***** Data records

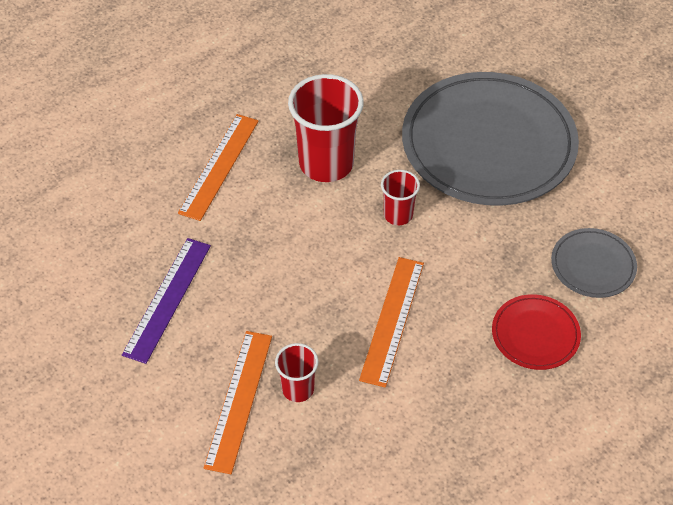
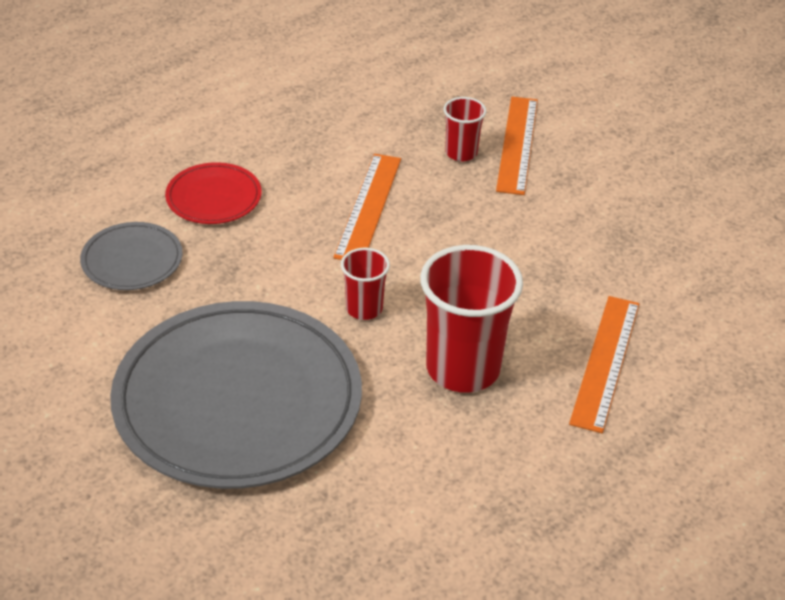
camera: 175 degrees right, 10 degrees down
(167, 299) = (618, 221): purple ruler -> none

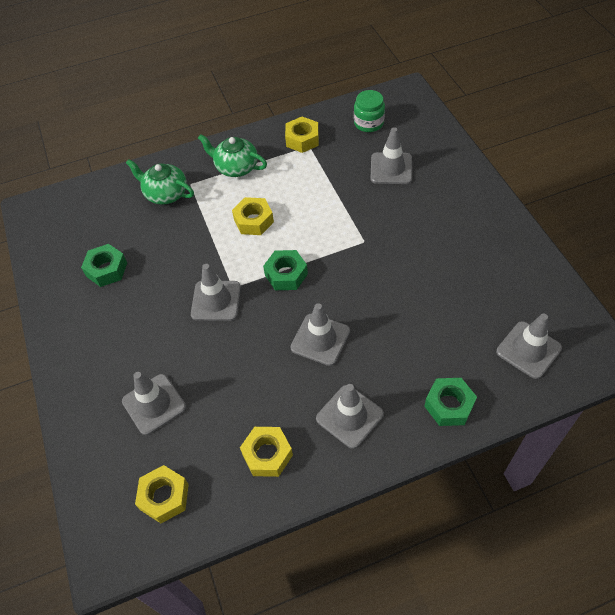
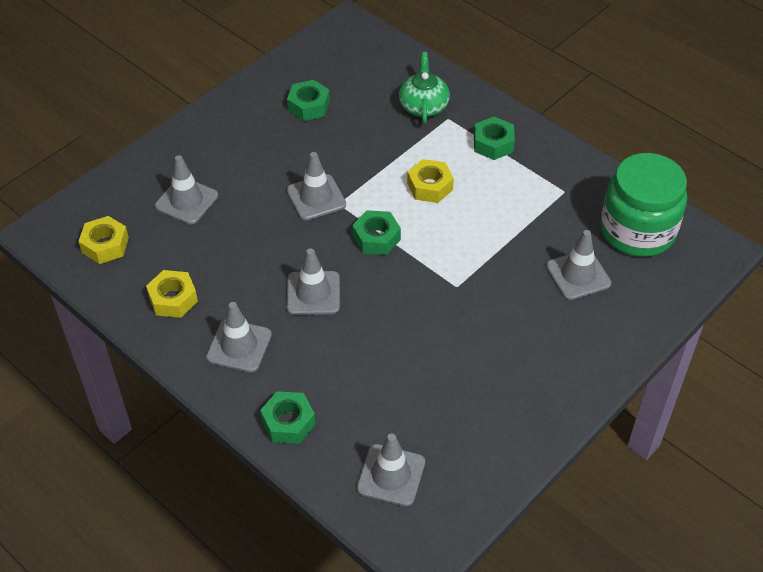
camera: 60 degrees right, 5 degrees down
(236, 167) = (493, 144): green teapot -> green nut
(302, 139) = (570, 182): yellow nut -> none
(368, 123) = (637, 231): green jar -> green jar, size x1.96

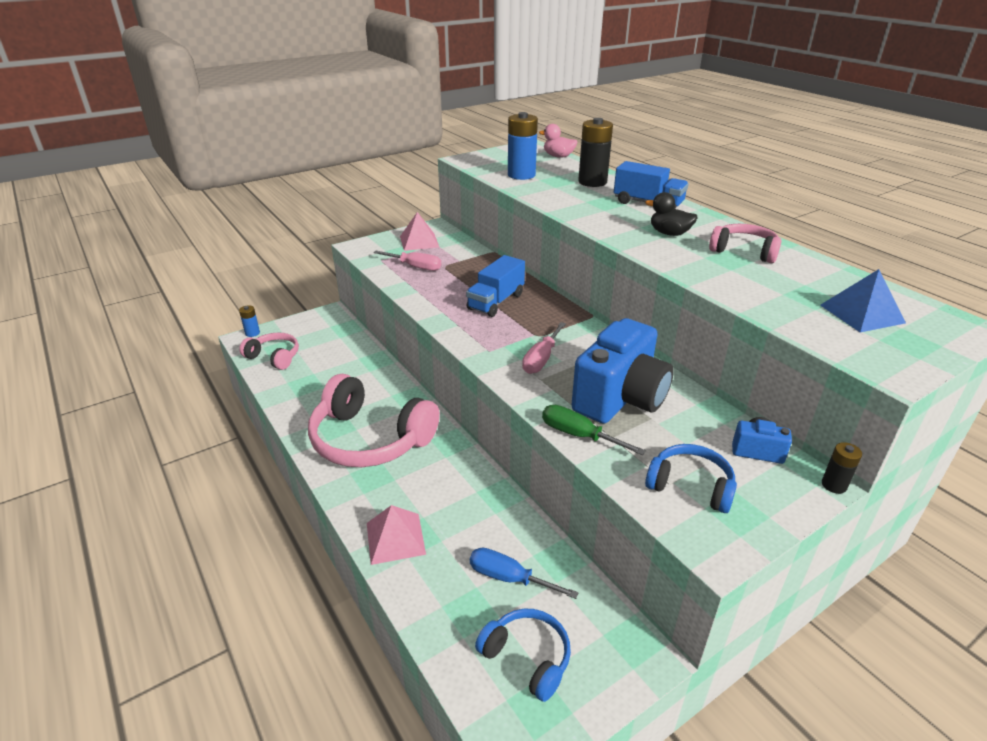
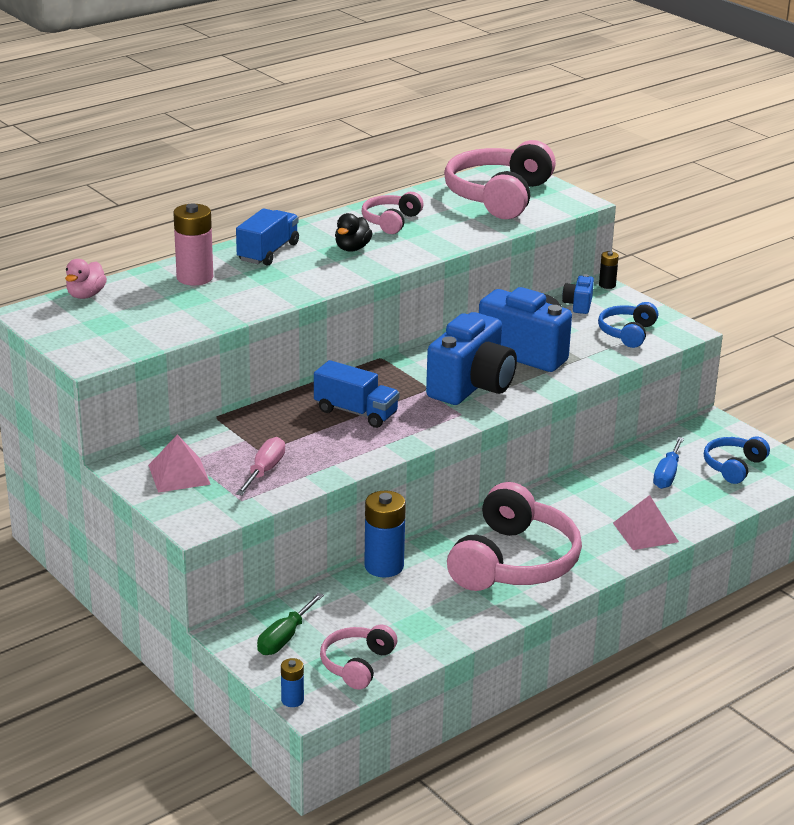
camera: 95 degrees left, 5 degrees down
(521, 175) = (164, 319): blue battery -> blue battery (384, 566)
(541, 359) = (471, 386): pink screwdriver -> blue camera
(579, 435) = (583, 372): green screwdriver -> green screwdriver (284, 638)
(592, 182) = (195, 278): black battery -> pink battery
(861, 313) = (499, 196): blue pyramid -> pink headphones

**********

Reproduce the whole listing word for word, setting aside any pictures.

> [Response below]
camera: 175 degrees right, 10 degrees down
(167, 299) = (618, 221): purple ruler -> none

camera: 60 degrees right, 5 degrees down
(236, 167) = (493, 144): green teapot -> green nut
(302, 139) = (570, 182): yellow nut -> none
(368, 123) = (637, 231): green jar -> green jar, size x1.96

camera: 95 degrees left, 5 degrees down
(521, 175) = (164, 319): blue battery -> blue battery (384, 566)
(541, 359) = (471, 386): pink screwdriver -> blue camera
(579, 435) = (583, 372): green screwdriver -> green screwdriver (284, 638)
(592, 182) = (195, 278): black battery -> pink battery
(861, 313) = (499, 196): blue pyramid -> pink headphones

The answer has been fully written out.